***** Data in this exercise

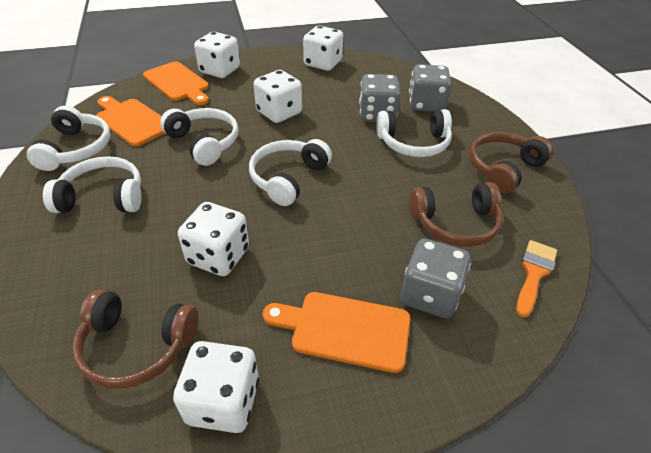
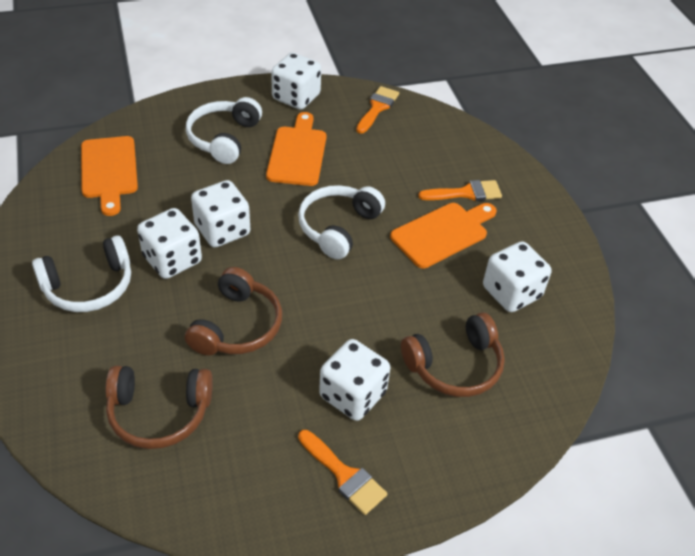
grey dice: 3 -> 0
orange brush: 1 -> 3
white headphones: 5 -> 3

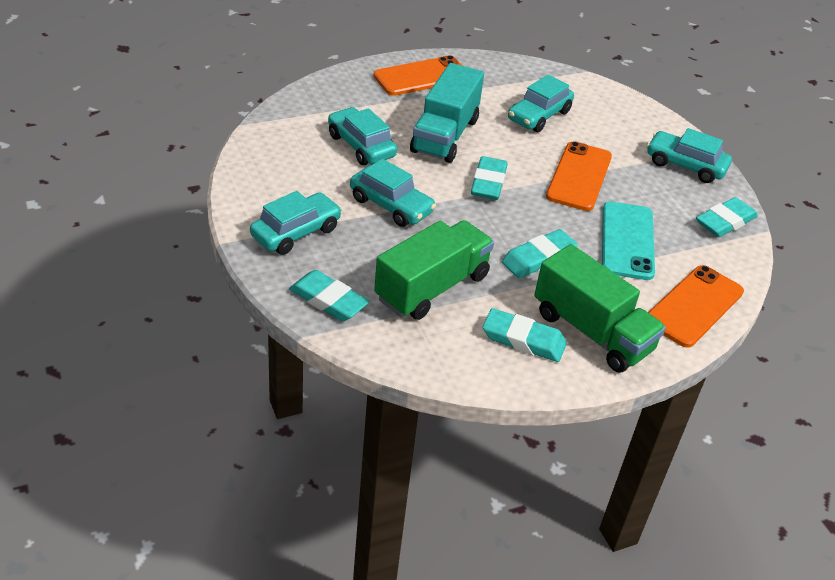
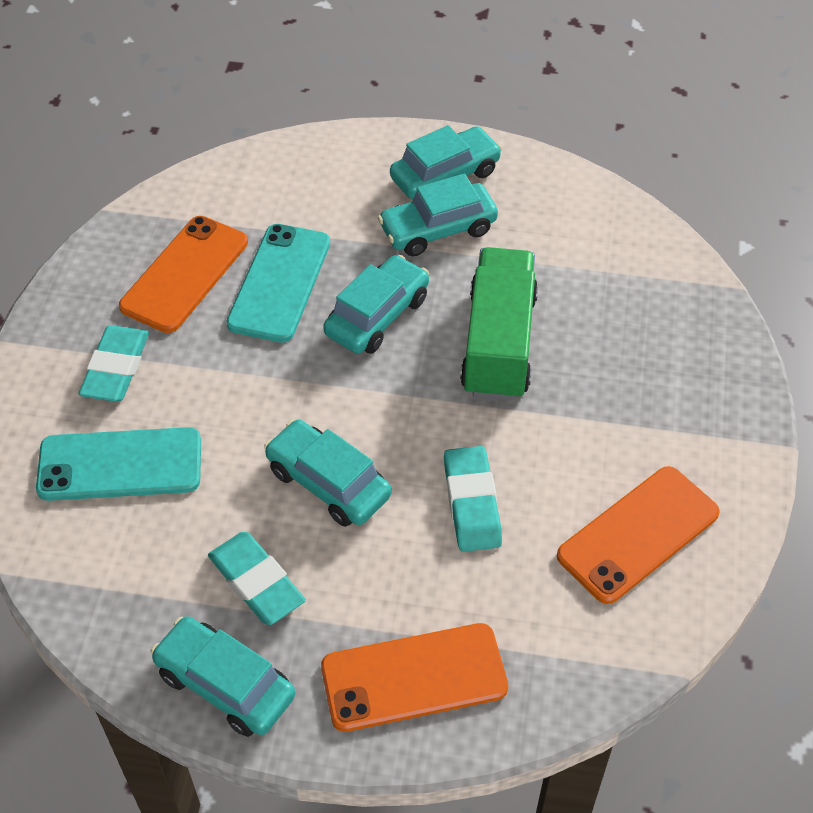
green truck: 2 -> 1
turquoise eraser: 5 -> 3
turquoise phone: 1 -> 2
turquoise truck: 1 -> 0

**********

Problem to work on:
Copy out each line of the data in which the word "turquoise" appears.

Your solution:
turquoise eraser: 5 -> 3
turquoise phone: 1 -> 2
turquoise truck: 1 -> 0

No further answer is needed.